» DIRECTIONS
Nothing but the lines from the one containing "(288, 413) = (628, 327): black" through the one containing "(535, 351) = (502, 190): none -> orange heart", both included, should be given again, each exactly as written below.

——————

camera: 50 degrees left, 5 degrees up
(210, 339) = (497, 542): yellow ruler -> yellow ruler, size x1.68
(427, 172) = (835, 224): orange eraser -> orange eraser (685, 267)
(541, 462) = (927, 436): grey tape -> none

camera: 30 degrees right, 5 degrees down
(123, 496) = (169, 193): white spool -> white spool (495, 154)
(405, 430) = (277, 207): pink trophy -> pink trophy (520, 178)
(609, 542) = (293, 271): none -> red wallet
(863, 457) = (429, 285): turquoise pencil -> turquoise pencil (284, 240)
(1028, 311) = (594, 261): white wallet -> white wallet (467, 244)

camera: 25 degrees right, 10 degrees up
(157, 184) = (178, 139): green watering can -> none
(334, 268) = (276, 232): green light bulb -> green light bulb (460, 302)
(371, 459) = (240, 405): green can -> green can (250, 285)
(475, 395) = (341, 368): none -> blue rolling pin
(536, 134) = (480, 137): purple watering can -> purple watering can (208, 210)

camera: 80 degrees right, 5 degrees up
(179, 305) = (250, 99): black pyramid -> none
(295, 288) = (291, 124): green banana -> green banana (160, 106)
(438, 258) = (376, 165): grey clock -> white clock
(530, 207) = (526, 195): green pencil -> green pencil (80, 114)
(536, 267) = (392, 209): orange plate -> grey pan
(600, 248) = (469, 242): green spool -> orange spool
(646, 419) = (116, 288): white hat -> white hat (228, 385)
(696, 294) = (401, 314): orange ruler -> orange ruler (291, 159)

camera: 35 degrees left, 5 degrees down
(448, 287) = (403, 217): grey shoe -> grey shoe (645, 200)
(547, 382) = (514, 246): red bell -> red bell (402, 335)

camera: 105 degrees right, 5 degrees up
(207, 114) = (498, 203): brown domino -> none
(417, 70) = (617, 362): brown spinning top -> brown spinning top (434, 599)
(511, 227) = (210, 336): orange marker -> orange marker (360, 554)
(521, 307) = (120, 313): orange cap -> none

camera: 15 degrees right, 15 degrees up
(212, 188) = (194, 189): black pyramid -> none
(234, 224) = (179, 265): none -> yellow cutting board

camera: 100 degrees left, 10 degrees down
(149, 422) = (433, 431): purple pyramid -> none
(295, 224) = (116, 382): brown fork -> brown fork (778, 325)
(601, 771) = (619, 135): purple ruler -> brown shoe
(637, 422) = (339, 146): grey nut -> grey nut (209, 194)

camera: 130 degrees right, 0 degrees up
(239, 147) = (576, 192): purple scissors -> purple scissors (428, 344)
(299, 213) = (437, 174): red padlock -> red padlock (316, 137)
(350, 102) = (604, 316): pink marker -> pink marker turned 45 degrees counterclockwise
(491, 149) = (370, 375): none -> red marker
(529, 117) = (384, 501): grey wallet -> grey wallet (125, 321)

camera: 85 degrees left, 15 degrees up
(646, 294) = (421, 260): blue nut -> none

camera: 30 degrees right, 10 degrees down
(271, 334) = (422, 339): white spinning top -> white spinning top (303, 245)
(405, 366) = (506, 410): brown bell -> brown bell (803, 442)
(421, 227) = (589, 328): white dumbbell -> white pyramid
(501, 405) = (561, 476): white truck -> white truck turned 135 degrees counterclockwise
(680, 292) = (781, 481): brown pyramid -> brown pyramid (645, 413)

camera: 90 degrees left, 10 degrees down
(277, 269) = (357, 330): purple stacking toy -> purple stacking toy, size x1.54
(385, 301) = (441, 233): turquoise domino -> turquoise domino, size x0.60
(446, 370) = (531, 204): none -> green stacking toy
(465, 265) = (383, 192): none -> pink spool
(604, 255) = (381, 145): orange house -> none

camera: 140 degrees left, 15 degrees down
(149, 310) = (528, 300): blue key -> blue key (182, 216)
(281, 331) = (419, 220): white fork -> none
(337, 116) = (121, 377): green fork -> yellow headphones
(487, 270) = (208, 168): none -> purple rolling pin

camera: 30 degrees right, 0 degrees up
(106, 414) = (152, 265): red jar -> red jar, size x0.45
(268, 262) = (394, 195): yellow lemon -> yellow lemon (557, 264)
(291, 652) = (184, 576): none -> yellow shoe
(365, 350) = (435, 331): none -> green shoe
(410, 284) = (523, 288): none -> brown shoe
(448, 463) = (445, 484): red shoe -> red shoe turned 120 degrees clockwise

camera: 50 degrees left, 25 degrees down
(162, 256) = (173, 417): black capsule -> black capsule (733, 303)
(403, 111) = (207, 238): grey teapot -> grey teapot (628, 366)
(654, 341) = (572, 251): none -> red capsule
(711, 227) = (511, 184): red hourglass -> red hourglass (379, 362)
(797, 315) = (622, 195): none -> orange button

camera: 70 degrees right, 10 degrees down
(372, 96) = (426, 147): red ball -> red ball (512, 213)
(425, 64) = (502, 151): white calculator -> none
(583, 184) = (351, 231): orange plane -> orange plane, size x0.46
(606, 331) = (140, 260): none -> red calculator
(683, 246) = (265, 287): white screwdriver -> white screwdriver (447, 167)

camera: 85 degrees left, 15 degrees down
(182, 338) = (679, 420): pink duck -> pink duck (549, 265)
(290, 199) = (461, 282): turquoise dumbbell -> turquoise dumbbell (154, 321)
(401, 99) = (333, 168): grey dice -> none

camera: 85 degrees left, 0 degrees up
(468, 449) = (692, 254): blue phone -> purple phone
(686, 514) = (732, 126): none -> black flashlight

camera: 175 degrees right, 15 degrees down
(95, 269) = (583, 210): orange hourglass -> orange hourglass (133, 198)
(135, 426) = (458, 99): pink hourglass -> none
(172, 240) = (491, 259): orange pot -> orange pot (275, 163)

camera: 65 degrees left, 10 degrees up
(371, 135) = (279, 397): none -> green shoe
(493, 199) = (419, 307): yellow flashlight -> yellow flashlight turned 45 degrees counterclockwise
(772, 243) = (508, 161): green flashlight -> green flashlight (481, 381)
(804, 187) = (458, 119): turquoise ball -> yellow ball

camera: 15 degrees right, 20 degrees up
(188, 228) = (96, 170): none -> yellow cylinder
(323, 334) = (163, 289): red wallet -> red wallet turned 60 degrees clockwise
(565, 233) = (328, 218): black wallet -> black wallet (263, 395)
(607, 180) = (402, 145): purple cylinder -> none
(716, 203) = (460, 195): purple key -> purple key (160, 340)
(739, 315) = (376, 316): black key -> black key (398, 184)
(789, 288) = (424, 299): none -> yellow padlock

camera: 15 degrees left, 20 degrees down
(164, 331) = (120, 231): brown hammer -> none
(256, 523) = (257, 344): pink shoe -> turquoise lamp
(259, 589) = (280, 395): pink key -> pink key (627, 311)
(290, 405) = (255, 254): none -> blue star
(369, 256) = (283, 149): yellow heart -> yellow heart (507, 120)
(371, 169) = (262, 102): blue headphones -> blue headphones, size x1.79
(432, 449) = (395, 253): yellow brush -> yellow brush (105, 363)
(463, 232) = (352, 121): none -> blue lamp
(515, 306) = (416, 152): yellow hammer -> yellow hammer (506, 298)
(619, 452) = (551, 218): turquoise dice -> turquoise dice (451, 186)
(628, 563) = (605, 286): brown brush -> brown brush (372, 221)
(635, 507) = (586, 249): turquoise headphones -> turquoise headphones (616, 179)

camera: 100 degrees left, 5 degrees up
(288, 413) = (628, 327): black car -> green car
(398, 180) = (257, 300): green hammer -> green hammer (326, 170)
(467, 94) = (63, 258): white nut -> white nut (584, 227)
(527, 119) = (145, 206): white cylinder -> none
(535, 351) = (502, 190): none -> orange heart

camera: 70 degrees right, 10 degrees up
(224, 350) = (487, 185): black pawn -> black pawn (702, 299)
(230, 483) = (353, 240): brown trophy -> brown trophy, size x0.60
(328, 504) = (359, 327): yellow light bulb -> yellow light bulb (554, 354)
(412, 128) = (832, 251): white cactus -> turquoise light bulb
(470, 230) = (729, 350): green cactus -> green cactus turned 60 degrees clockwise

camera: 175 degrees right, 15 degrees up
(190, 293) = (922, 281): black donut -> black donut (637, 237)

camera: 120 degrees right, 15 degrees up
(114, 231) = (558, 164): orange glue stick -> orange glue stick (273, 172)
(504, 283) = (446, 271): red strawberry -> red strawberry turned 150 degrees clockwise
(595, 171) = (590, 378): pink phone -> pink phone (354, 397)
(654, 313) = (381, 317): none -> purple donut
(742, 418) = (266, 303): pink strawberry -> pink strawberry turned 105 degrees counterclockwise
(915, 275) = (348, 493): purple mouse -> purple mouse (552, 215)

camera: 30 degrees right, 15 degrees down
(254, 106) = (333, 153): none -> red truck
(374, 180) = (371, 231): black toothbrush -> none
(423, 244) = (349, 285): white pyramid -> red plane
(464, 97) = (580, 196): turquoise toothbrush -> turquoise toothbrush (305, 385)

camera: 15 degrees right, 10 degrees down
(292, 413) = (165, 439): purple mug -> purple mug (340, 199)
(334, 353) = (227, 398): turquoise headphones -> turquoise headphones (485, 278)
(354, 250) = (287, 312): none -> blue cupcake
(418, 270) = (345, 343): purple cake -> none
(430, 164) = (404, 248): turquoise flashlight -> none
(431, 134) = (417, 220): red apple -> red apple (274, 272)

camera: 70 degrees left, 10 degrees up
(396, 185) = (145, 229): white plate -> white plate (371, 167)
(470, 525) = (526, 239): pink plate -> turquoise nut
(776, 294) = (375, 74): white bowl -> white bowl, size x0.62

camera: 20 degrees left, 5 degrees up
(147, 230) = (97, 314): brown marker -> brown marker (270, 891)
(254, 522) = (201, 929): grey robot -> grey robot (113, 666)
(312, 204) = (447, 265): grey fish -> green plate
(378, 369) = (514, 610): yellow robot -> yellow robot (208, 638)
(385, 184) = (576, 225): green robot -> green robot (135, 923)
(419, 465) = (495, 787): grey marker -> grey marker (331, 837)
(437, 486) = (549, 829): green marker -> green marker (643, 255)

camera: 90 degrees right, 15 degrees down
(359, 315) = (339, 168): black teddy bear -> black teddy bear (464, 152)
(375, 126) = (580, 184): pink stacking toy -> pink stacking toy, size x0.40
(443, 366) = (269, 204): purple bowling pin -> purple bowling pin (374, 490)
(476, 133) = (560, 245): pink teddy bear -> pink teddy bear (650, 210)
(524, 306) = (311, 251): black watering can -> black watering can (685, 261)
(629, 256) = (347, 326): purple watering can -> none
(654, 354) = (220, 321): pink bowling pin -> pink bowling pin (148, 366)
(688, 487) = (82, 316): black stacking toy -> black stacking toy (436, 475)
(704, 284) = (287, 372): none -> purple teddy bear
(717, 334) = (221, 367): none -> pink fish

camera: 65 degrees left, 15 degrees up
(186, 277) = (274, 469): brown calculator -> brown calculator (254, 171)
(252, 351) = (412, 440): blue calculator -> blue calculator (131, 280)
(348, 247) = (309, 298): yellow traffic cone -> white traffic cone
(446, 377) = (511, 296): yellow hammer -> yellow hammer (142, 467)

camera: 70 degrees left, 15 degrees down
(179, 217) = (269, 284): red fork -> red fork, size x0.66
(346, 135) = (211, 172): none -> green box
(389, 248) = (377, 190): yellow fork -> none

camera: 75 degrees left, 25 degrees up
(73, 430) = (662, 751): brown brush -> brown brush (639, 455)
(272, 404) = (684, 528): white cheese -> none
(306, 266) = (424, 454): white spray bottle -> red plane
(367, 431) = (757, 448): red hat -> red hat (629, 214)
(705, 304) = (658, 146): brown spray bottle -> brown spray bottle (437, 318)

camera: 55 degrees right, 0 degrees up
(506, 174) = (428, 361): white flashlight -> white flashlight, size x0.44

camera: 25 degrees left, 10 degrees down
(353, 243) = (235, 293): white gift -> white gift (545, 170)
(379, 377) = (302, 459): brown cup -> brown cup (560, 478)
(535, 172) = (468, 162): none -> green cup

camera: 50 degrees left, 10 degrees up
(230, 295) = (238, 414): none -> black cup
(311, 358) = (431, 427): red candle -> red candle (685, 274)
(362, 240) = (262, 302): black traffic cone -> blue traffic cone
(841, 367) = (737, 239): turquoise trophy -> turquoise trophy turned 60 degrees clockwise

——————

» OUTPUT BELOW
(288, 413) = (628, 327): black car -> green car
(398, 180) = (257, 300): green hammer -> green hammer (326, 170)
(467, 94) = (63, 258): white nut -> white nut (584, 227)
(527, 119) = (145, 206): white cylinder -> none
(535, 351) = (502, 190): none -> orange heart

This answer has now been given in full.